* About this task: Nothing outside the lines below from the one containing "blue 1x1 cone [611,315,657,387]" through the one containing "brown 1x2 plate [494,271,603,320]" is to be printed; print those exactly, ends included, and drop the pictures.

* Source data:
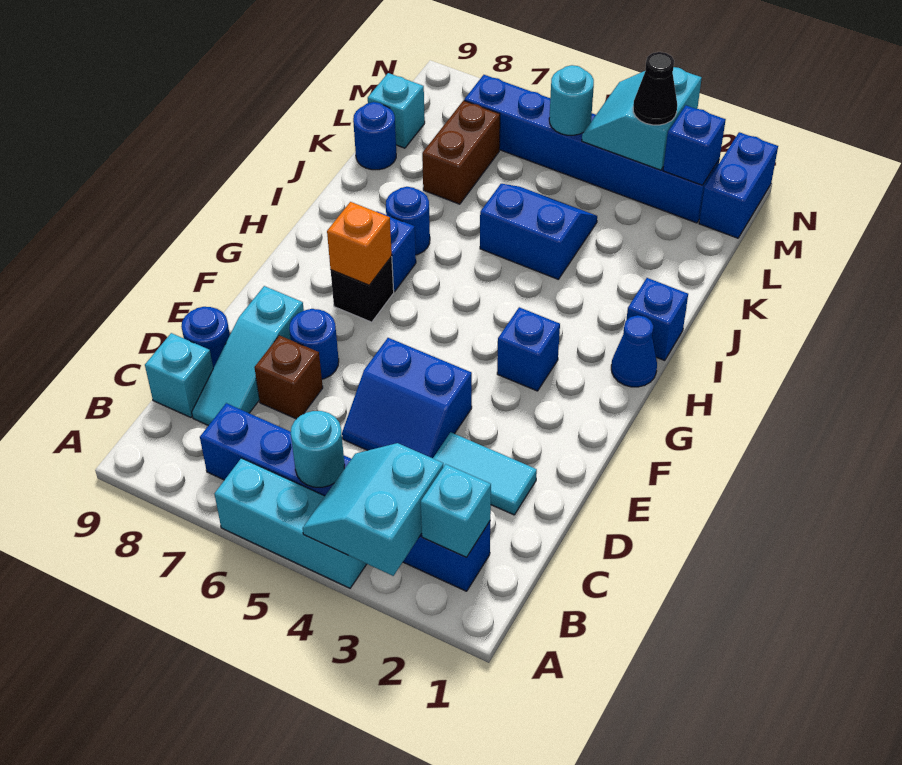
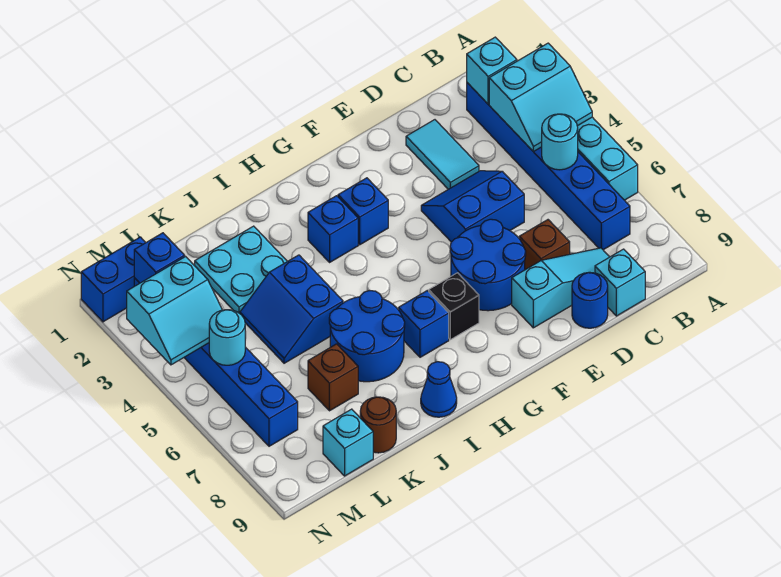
blue 2x2 slope [342,338,472,458] -> blue 2x2 slope turned to [421,171,524,242]
blue 1x1 round brick [289,309,339,379] -> blue 2x2 round brick [450,219,526,311]
orange 1x1 brick [327,202,392,285] -> none
blue 1x1 cone [611,315,657,387] -> blue 1x1 cone moved to [421,362,457,417]
blue 1x1 brick [627,278,688,360] -> blue 1x1 brick moved to [308,196,358,262]
blue 1x1 round brick [386,187,430,255] -> blue 2x2 round brick [329,291,405,382]
none -> cyan 2x2 plate [195,226,287,313]
brown 1x2 brick [422,100,500,204] -> brown 1x1 brick [308,344,358,411]
blue 1x1 round brick [353,102,396,170] -> brown 1x1 round brick [360,397,396,453]
black 1x1 cone [633,52,677,125] -> none

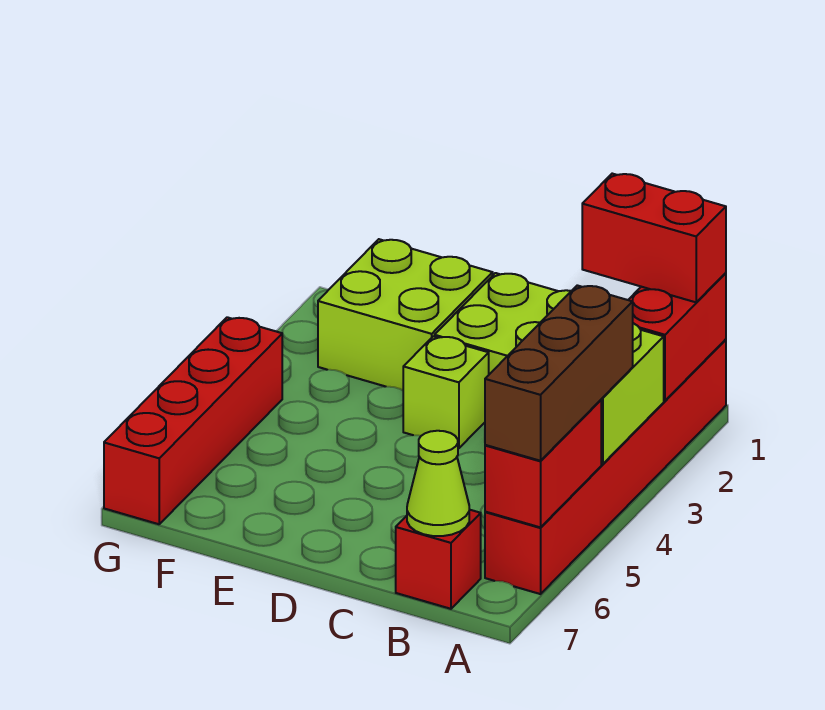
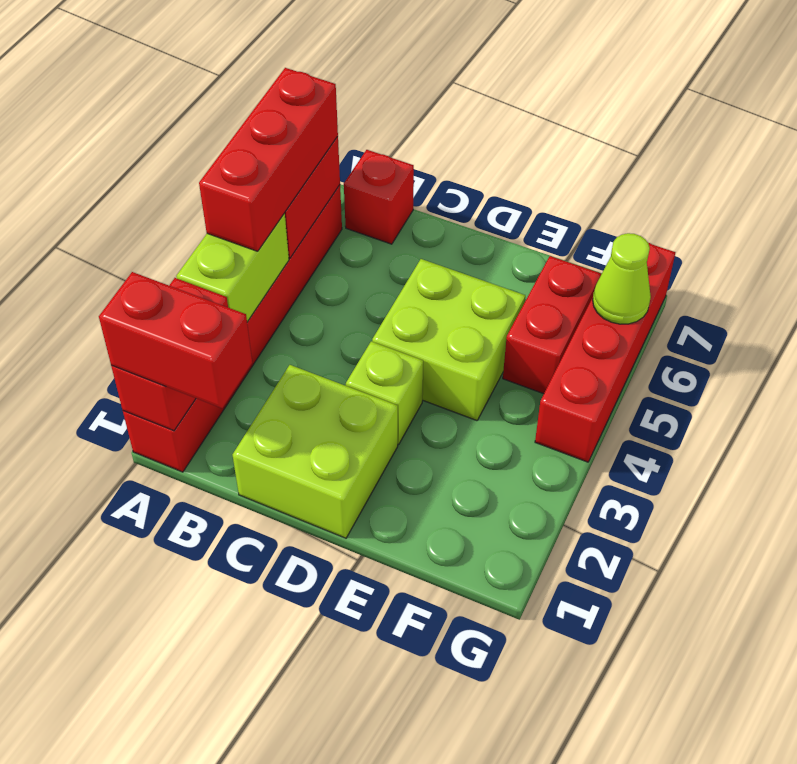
brown 1x3 brick [485,285,633,461] -> red 1x3 brick [199,68,338,251]
lime 1x1 cone [407,431,469,536] -> lime 1x1 cone moved to [593,233,651,324]
lime 2x2 brick [318,239,493,390] -> lime 2x2 brick moved to [372,259,525,421]
none -> red 1x2 brick [503,256,601,394]

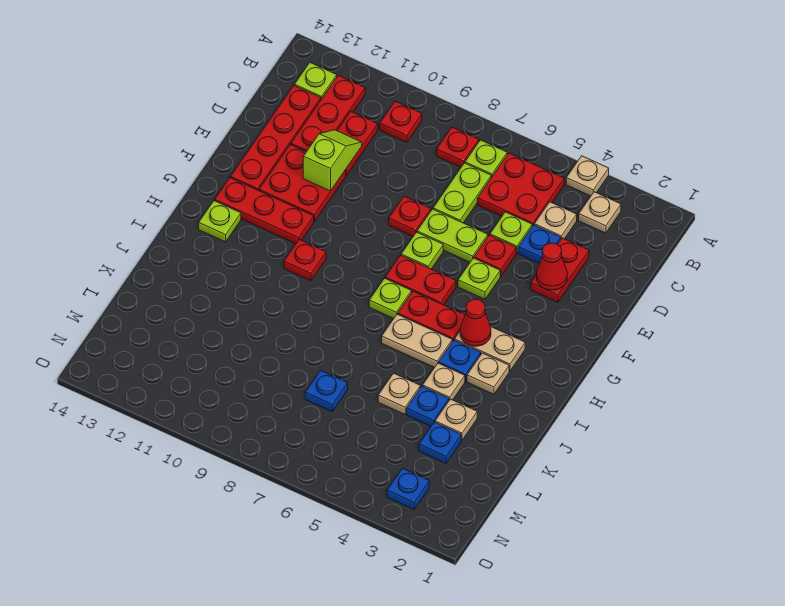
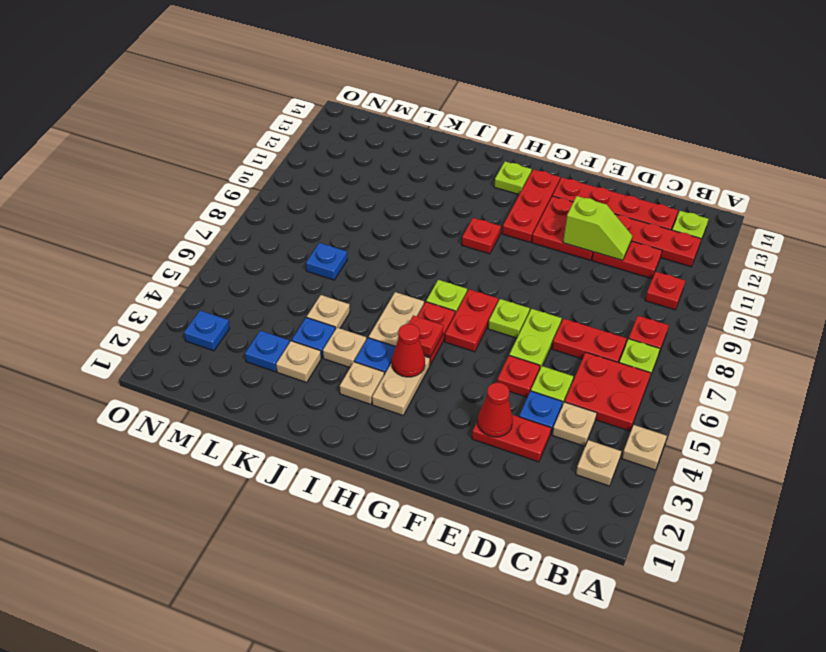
lime 1x2 plate [433,163,491,223] -> red 1x2 plate [552,319,627,362]
red 1x1 plate [389,196,431,236] -> red 1x1 plate moved to [408,315,443,357]
lime 1x1 plate [458,258,500,299] -> none

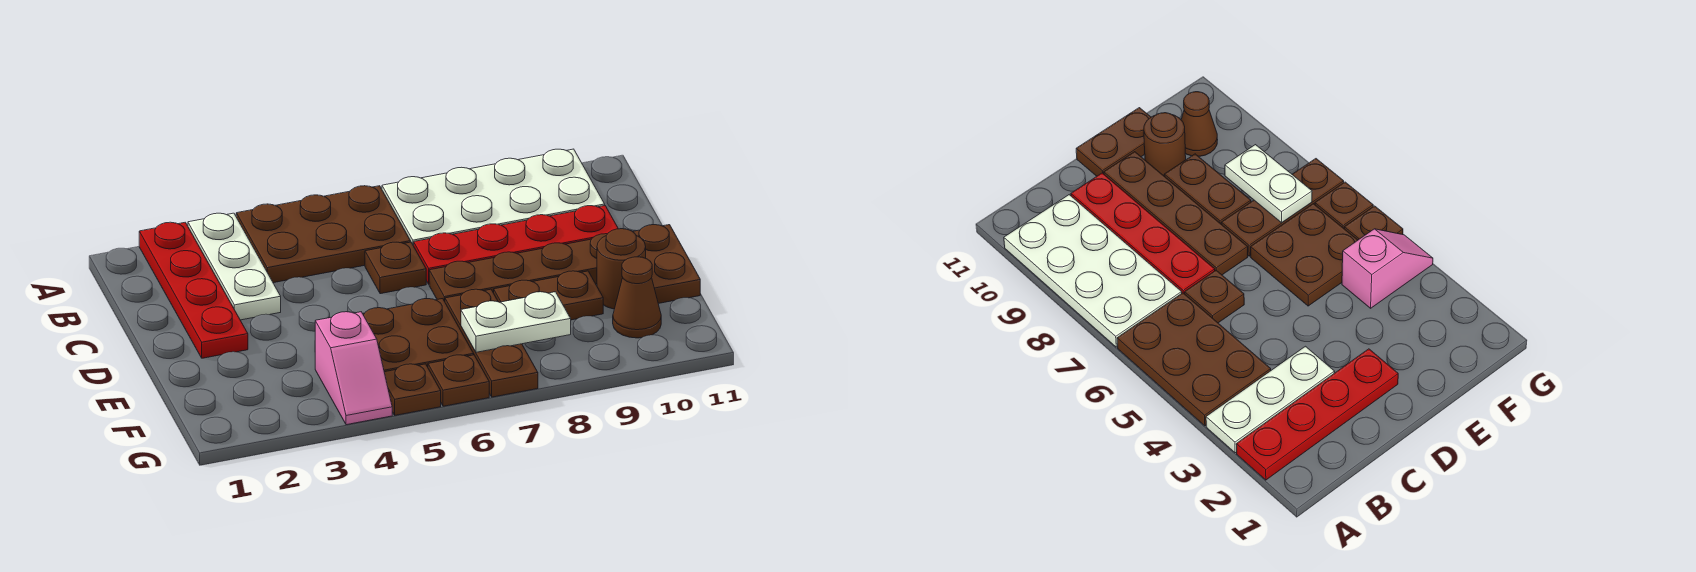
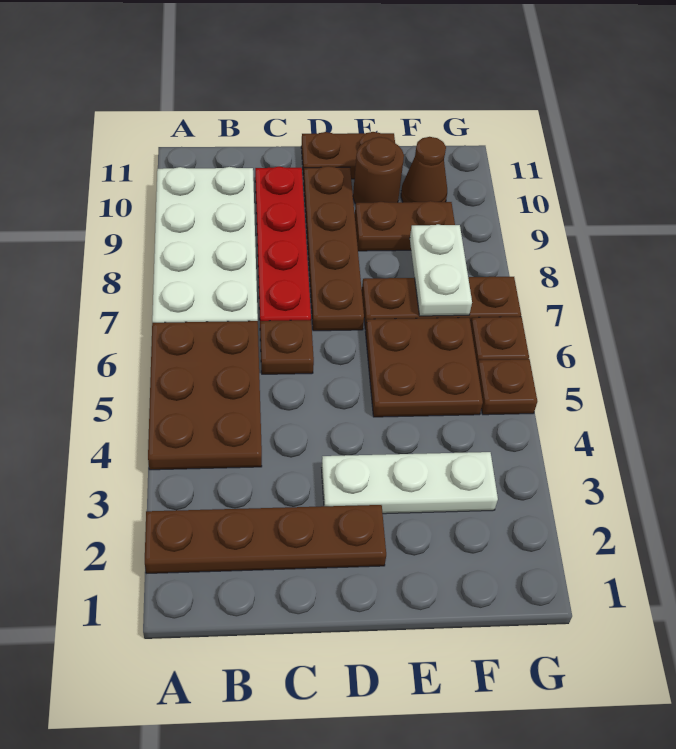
red 1x4 plate [139,222,248,358] -> brown 1x4 plate [145,505,386,573]
white 1x3 plate [188,213,281,320] -> white 1x3 plate moved to [322,452,498,514]
brown 1x2 plate [494,271,603,320] -> brown 1x2 plate turned to [355,201,455,251]
pink 1x2 slope [315,312,392,425] -> none

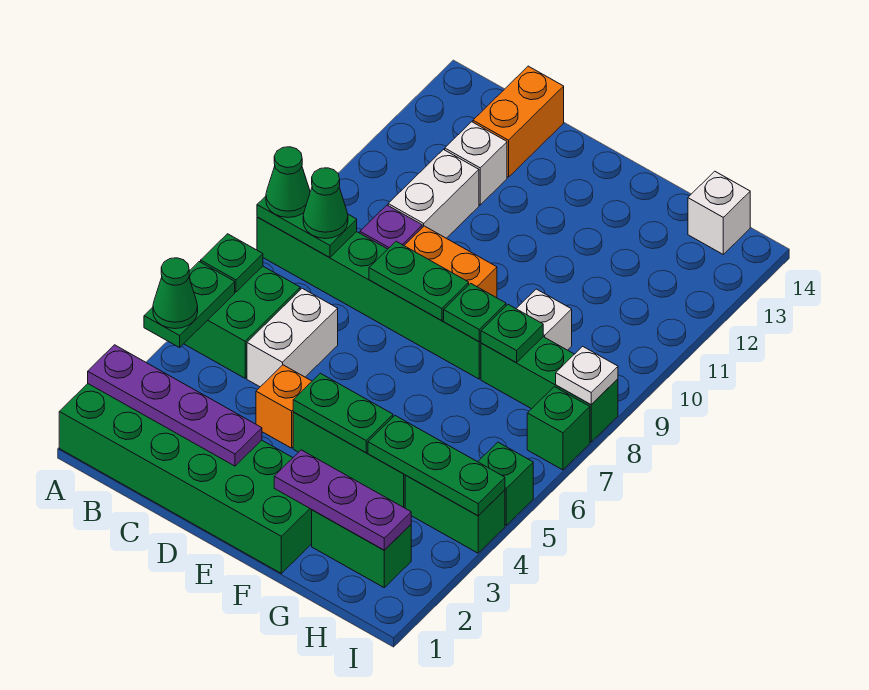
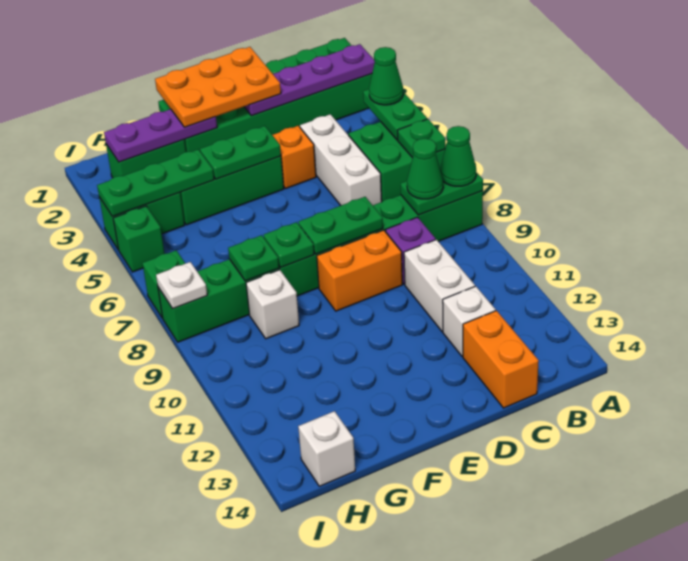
white 1x2 brick [247,288,338,387] -> white 1x3 brick [300,114,382,205]
none -> orange 2x3 plate [155,47,281,127]

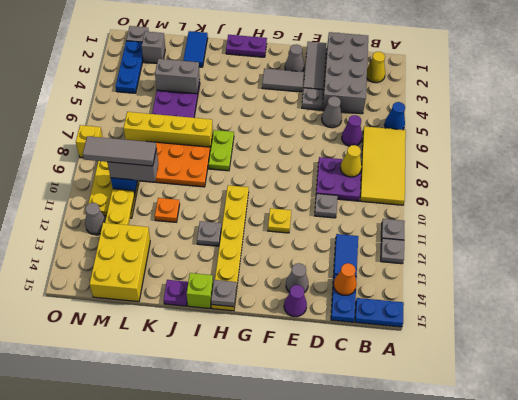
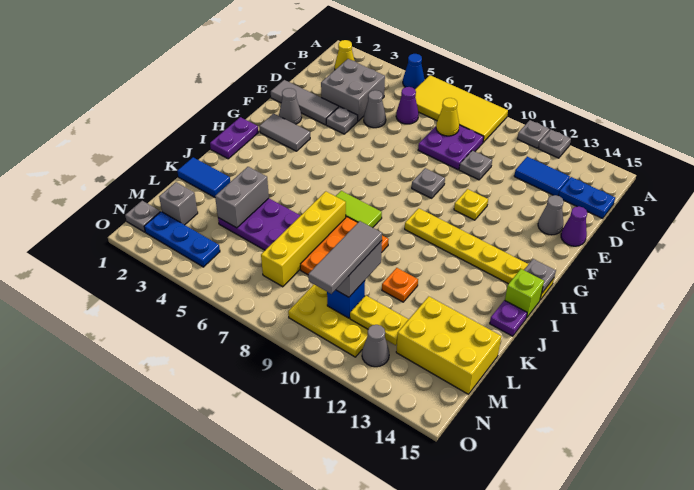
blue 1x2 plate [355,298,404,327] -> none
grey 2x4 brick [322,32,368,114] -> grey 2x2 brick [321,59,385,121]
orange 1x1 cone [334,263,357,295] -> none
grey 1x2 tile [262,68,304,92] -> grey 1x2 tile turned to [259,113,310,151]
lime 1x2 plate [208,130,234,171] -> lime 1x2 tile [336,191,382,228]
grey 1x1 plate [197,221,221,246] -> grey 1x1 plate moved to [412,168,445,198]
yellow 1x1 brick [76,125,103,157] -> none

* Response box:
blue 1x1 cone [611,315,657,387] -> blue 1x1 cone moved to [421,362,457,417]
blue 1x1 brick [627,278,688,360] -> blue 1x1 brick moved to [308,196,358,262]
blue 1x1 round brick [386,187,430,255] -> blue 2x2 round brick [329,291,405,382]
none -> cyan 2x2 plate [195,226,287,313]
brown 1x2 brick [422,100,500,204] -> brown 1x1 brick [308,344,358,411]
blue 1x1 round brick [353,102,396,170] -> brown 1x1 round brick [360,397,396,453]
black 1x1 cone [633,52,677,125] -> none

brown 1x3 brick [485,285,633,461] -> red 1x3 brick [199,68,338,251]
lime 1x1 cone [407,431,469,536] -> lime 1x1 cone moved to [593,233,651,324]
lime 2x2 brick [318,239,493,390] -> lime 2x2 brick moved to [372,259,525,421]
none -> red 1x2 brick [503,256,601,394]

lime 1x2 plate [433,163,491,223] -> red 1x2 plate [552,319,627,362]
red 1x1 plate [389,196,431,236] -> red 1x1 plate moved to [408,315,443,357]
lime 1x1 plate [458,258,500,299] -> none

red 1x4 plate [139,222,248,358] -> brown 1x4 plate [145,505,386,573]
white 1x3 plate [188,213,281,320] -> white 1x3 plate moved to [322,452,498,514]
brown 1x2 plate [494,271,603,320] -> brown 1x2 plate turned to [355,201,455,251]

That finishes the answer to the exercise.